- About this exercise -
Copy task, pictures excluded: set down exactly the lines from the one containing "C14: 3300uF (plus SIG, minus +3V3) -> none" to the end of the data below.

- Data for processing -
· · · · ·

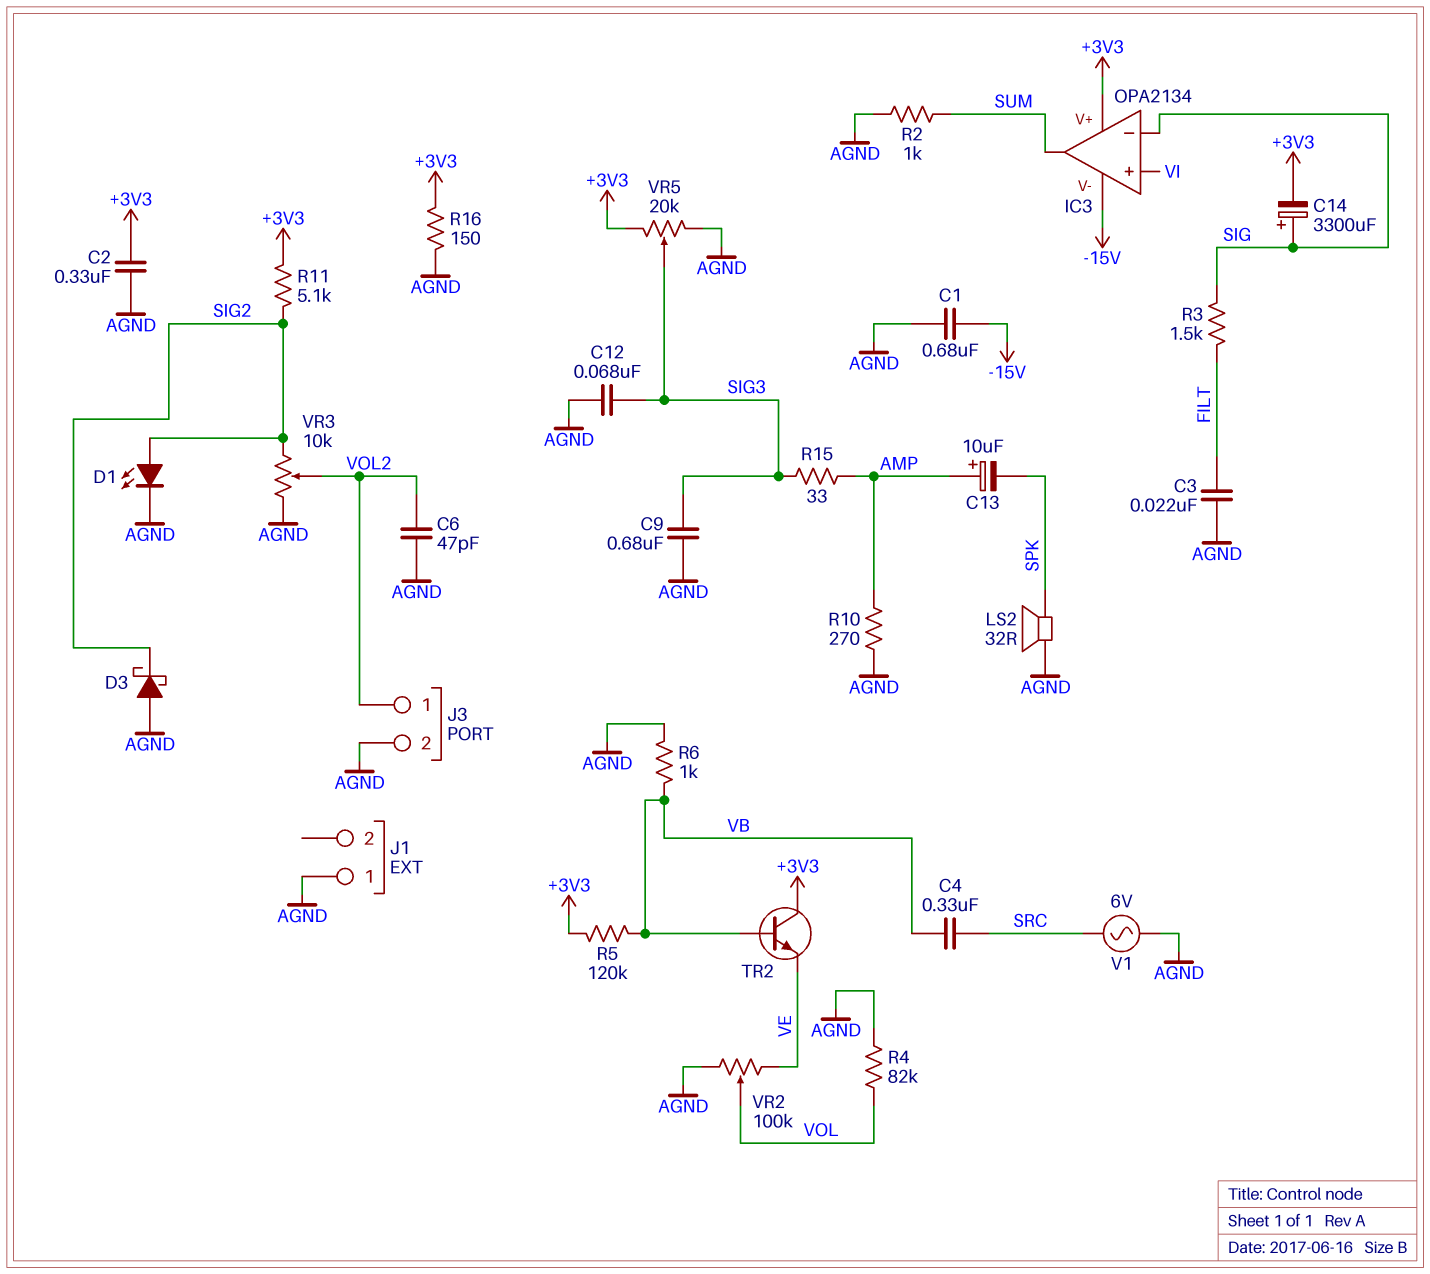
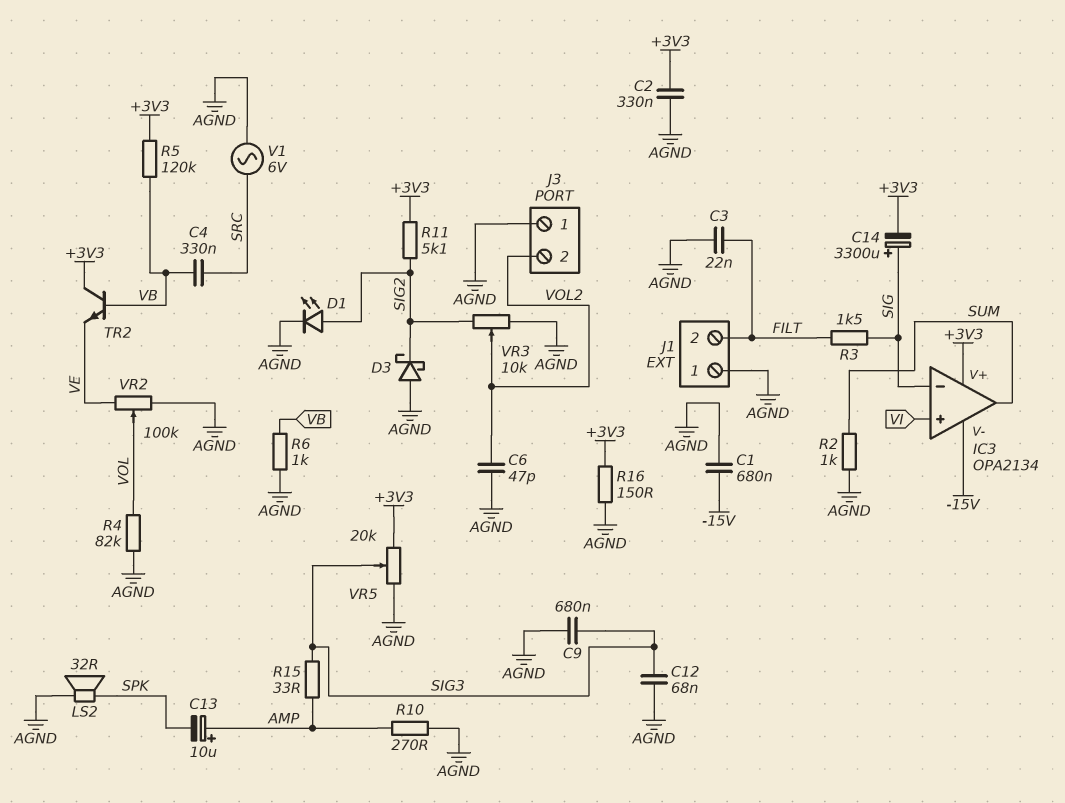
J1 pin 2: none -> FILT
J3 pin 1: VOL2 -> AGND
J3 pin 2: AGND -> VOL2

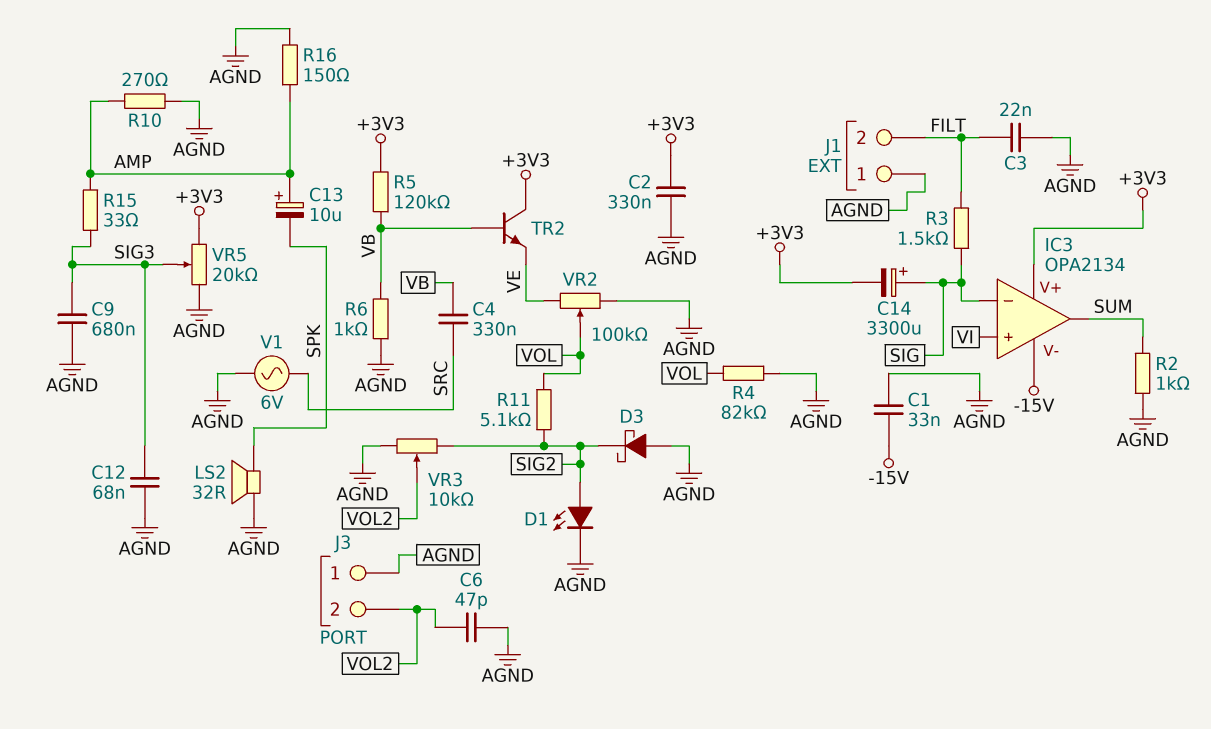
C1: 680nF (-15V, AGND) -> 33nF (-15V, AGND)
R11: 5.1k (+3V3, SIG2) -> 5.1k (SIG2, VOL)
R16: 150 (+3V3, AGND) -> 150 (AGND, AMP)

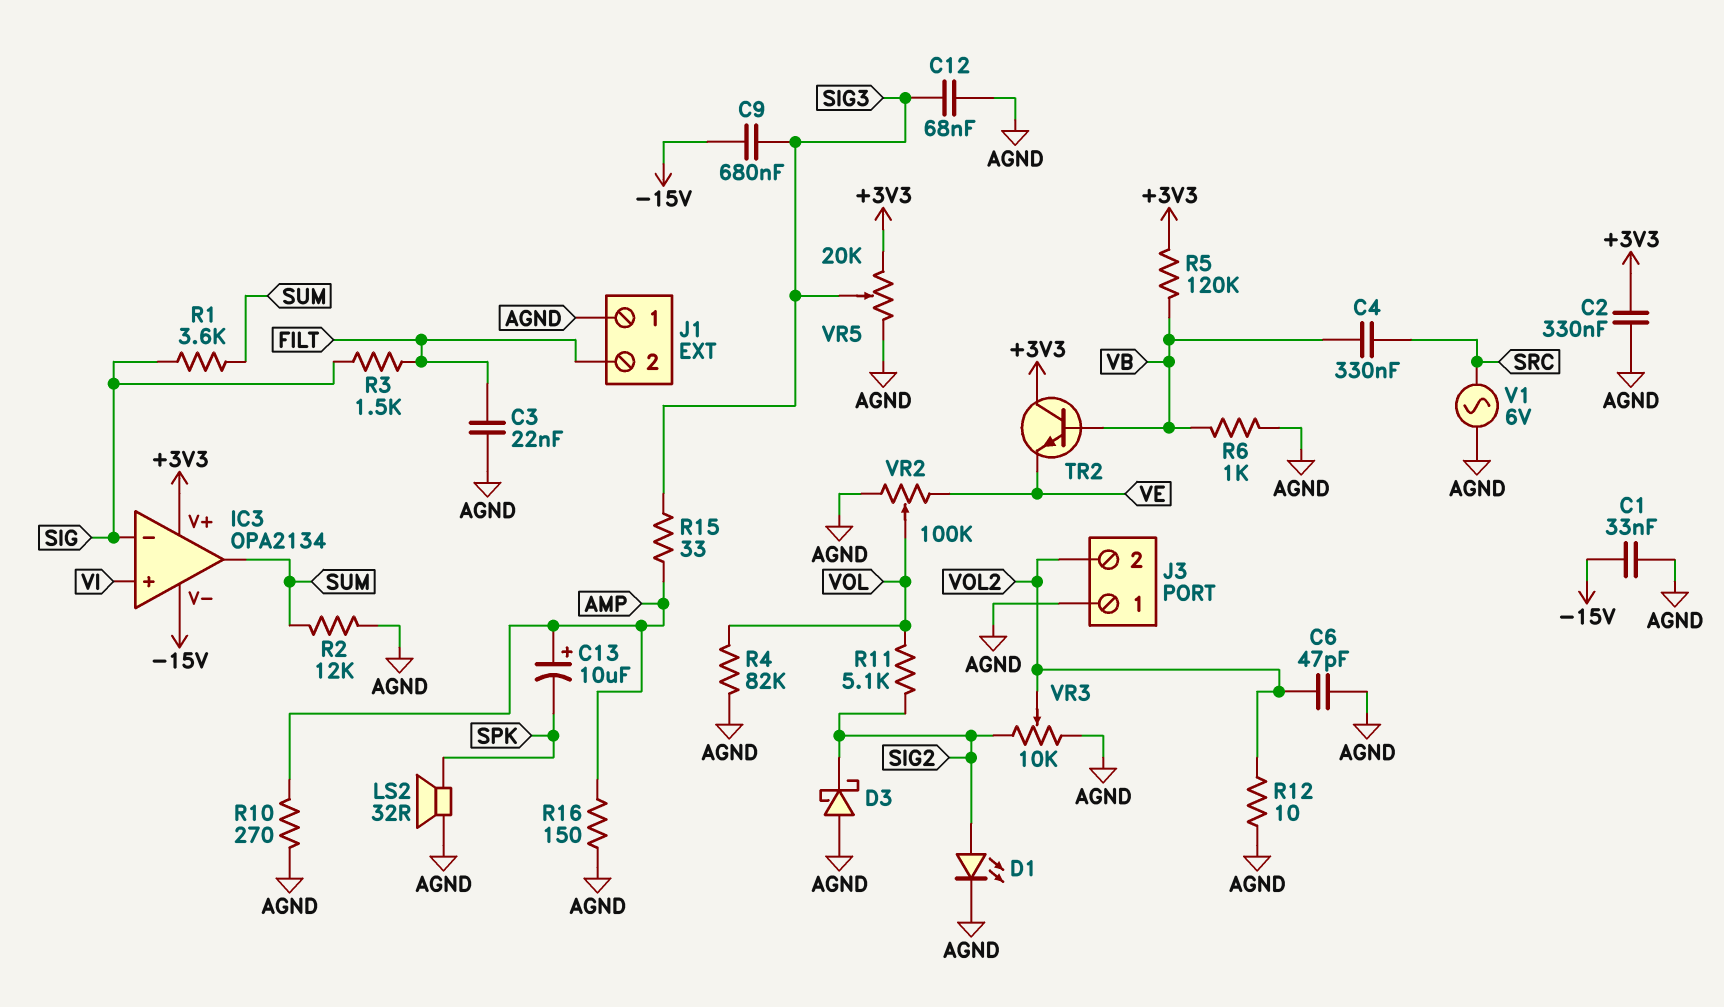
C9: 680nF (AGND, SIG3) -> 680nF (-15V, SIG3)
C14: 3300uF (plus SIG, minus +3V3) -> none
R1: none -> 3.6k (SIG, SUM)
R2: 1k (AGND, SUM) -> 12k (AGND, SUM)
R12: none -> 10 (AGND, VOL2)

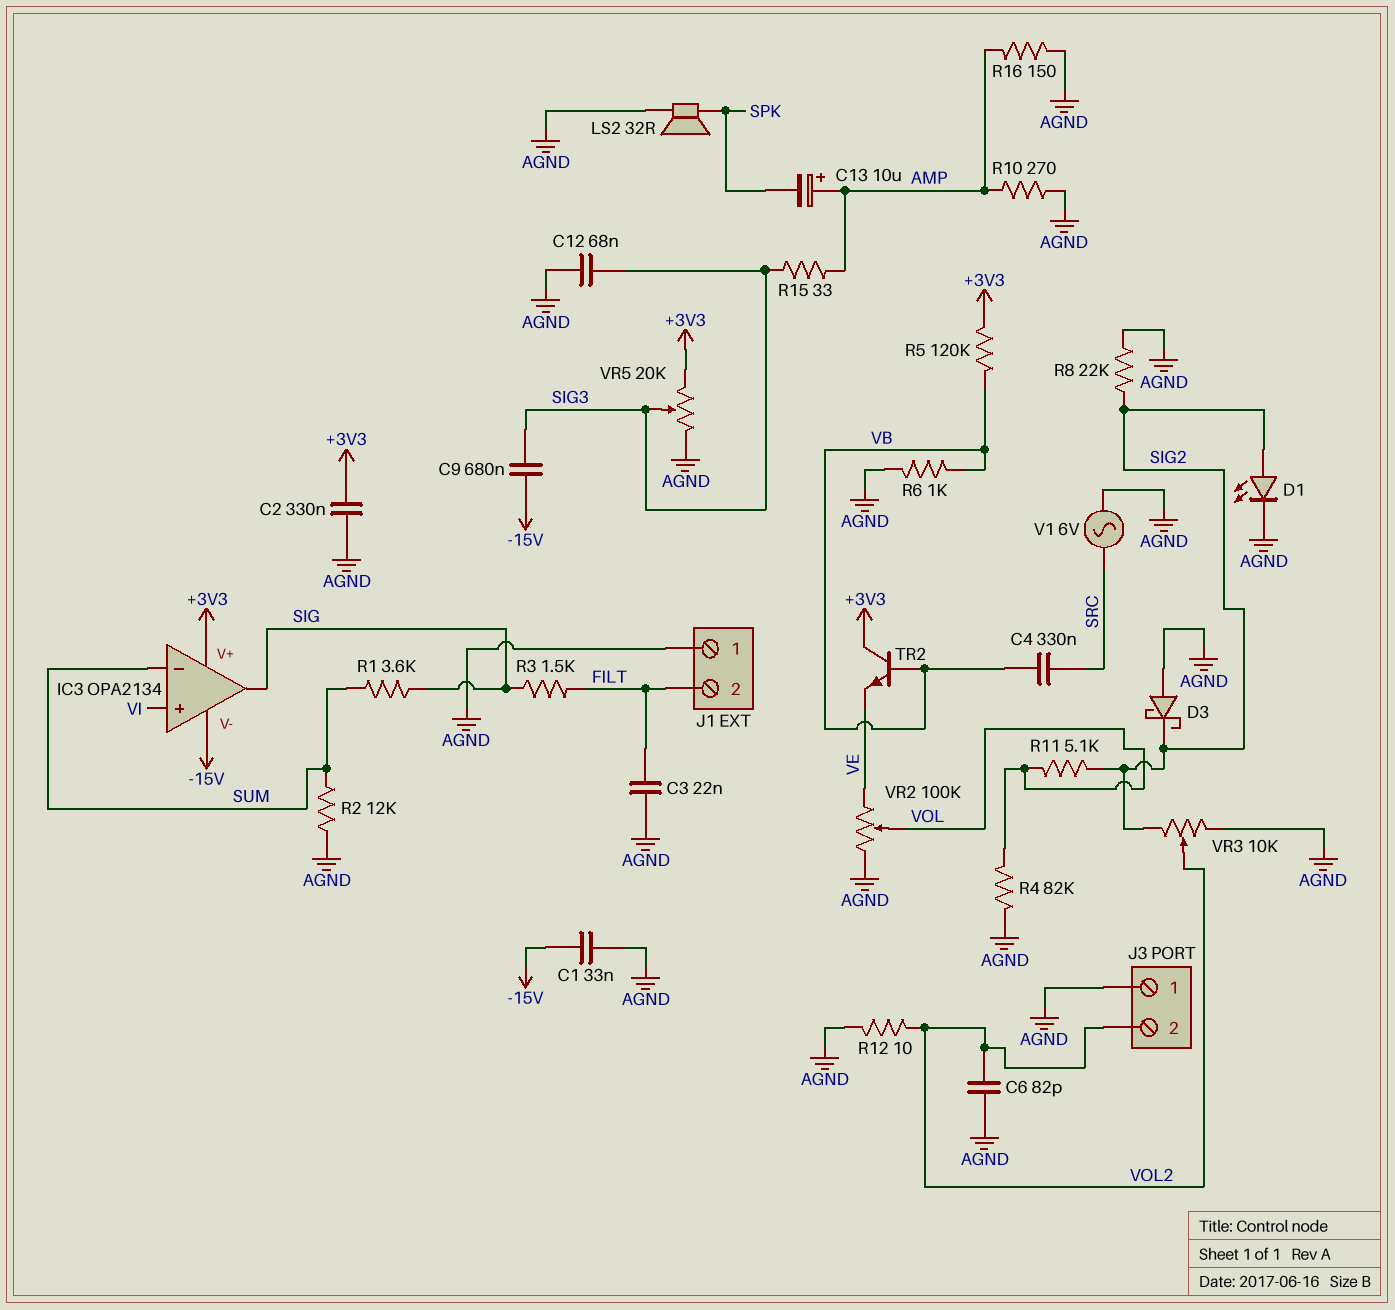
C6: 47pF (AGND, VOL2) -> 82pF (AGND, VOL2)
IC3 pin in-: SIG -> SUM
IC3 pin out: SUM -> SIG
R8: none -> 22k (AGND, SIG2)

· · · · ·

- Output of the task -
C14: 3300uF (plus SIG, minus +3V3) -> none
R1: none -> 3.6k (SIG, SUM)
R2: 1k (AGND, SUM) -> 12k (AGND, SUM)
R12: none -> 10 (AGND, VOL2)

C6: 47pF (AGND, VOL2) -> 82pF (AGND, VOL2)
IC3 pin in-: SIG -> SUM
IC3 pin out: SUM -> SIG
R8: none -> 22k (AGND, SIG2)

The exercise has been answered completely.